### What the task requires
Retype all the entries word for word, but omit the pictures.

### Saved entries

>>>

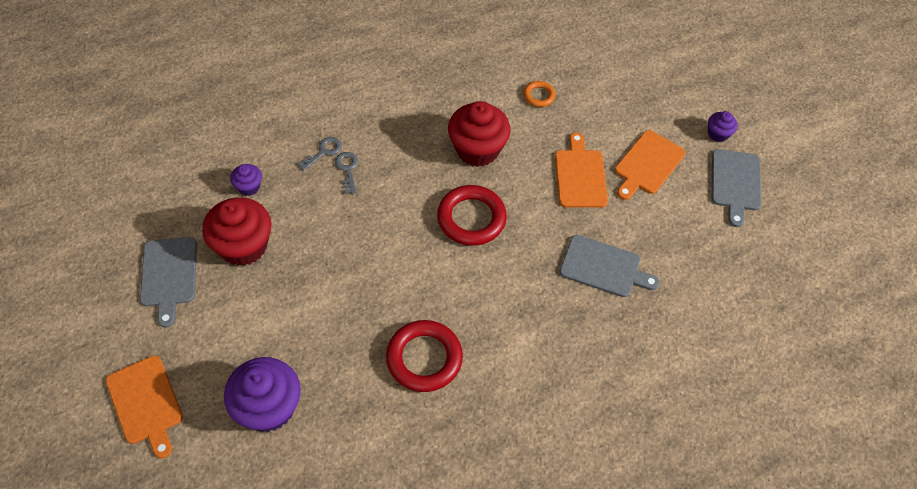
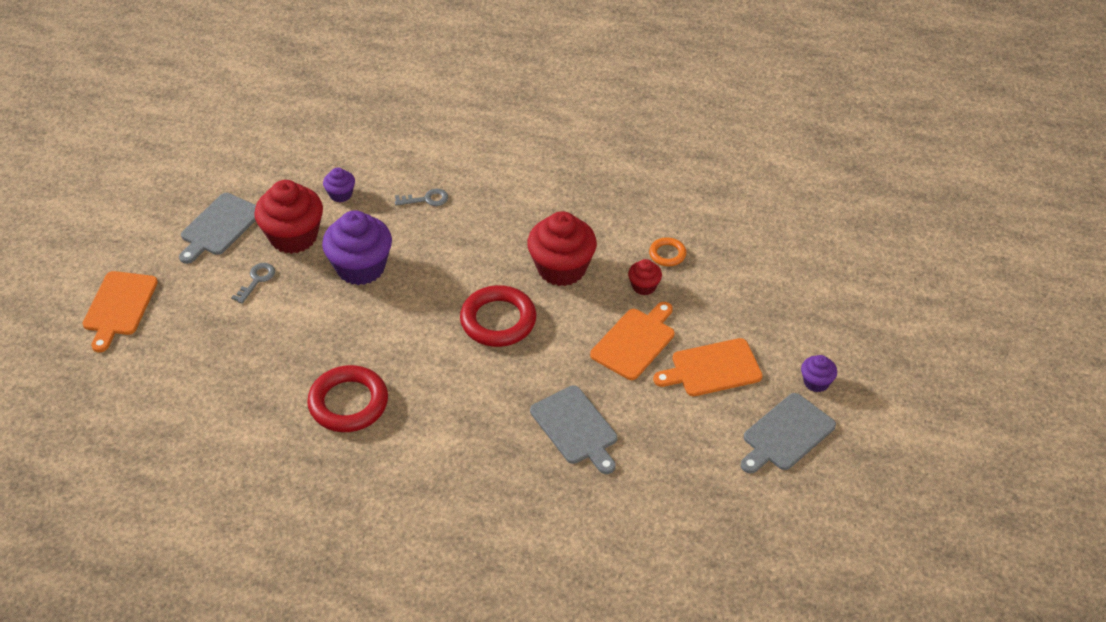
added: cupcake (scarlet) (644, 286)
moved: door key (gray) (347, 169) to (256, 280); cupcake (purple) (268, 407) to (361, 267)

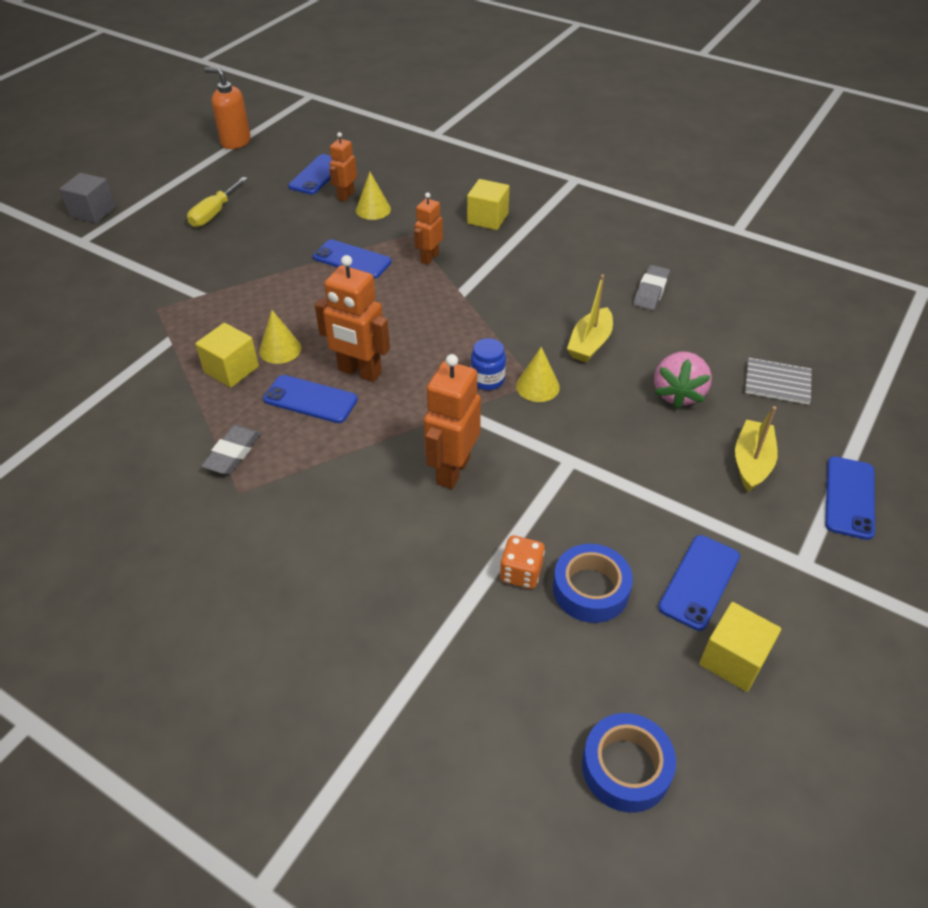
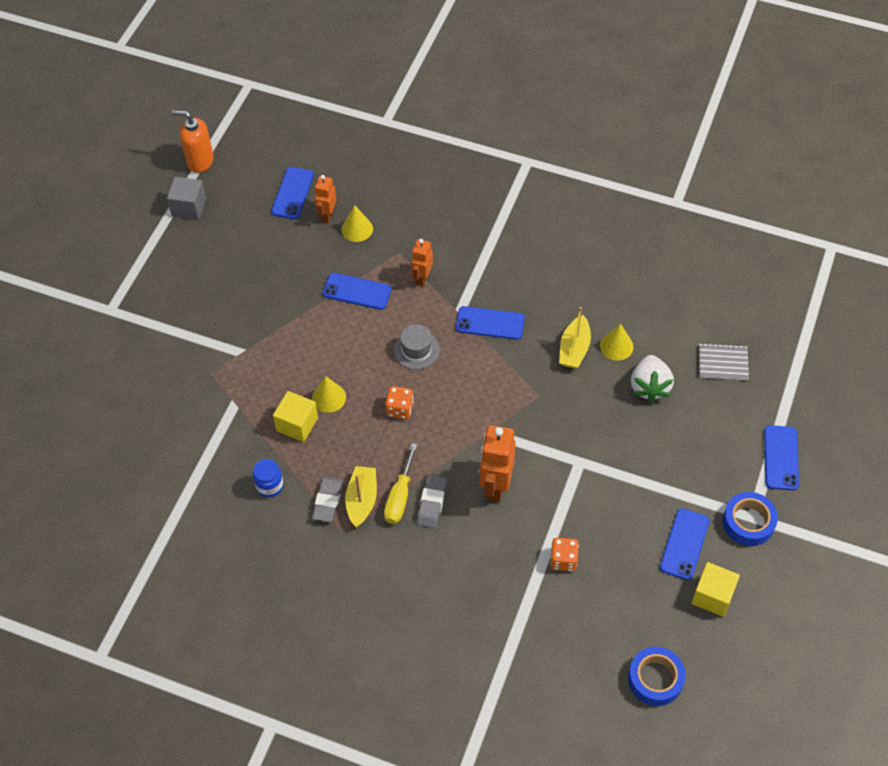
removed: cube (golden) (487, 218)
added: hat (gray) (416, 350)
moved: cube (gray) (93, 212) to (189, 207); hand screwdriver (golden) (214, 213) to (399, 497); gum eraser (gray) (650, 291) to (432, 503); preserve jar (cobalt) (487, 380) to (270, 486); cone (golden) (537, 386) to (616, 346); mobile phone (cobalt) (310, 399) to (490, 323); sailboat (golden) (751, 462) to (362, 500); sticky tape (cobalt) (590, 589) to (748, 522)
replaced: robot figure (orange-coloured) (359, 372) to die (orange-coloured) (399, 409)
recoloured: toy strawberry (rosy) (678, 394) to toy strawberry (snow-white) (649, 387)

<<<

### Final answer
added: cupcake (scarlet) (644, 286)
moved: door key (gray) (347, 169) to (256, 280); cupcake (purple) (268, 407) to (361, 267)

removed: cube (golden) (487, 218)
added: hat (gray) (416, 350)
moved: cube (gray) (93, 212) to (189, 207); hand screwdriver (golden) (214, 213) to (399, 497); gum eraser (gray) (650, 291) to (432, 503); preserve jar (cobalt) (487, 380) to (270, 486); cone (golden) (537, 386) to (616, 346); mobile phone (cobalt) (310, 399) to (490, 323); sailboat (golden) (751, 462) to (362, 500); sticky tape (cobalt) (590, 589) to (748, 522)
replaced: robot figure (orange-coloured) (359, 372) to die (orange-coloured) (399, 409)
recoloured: toy strawberry (rosy) (678, 394) to toy strawberry (snow-white) (649, 387)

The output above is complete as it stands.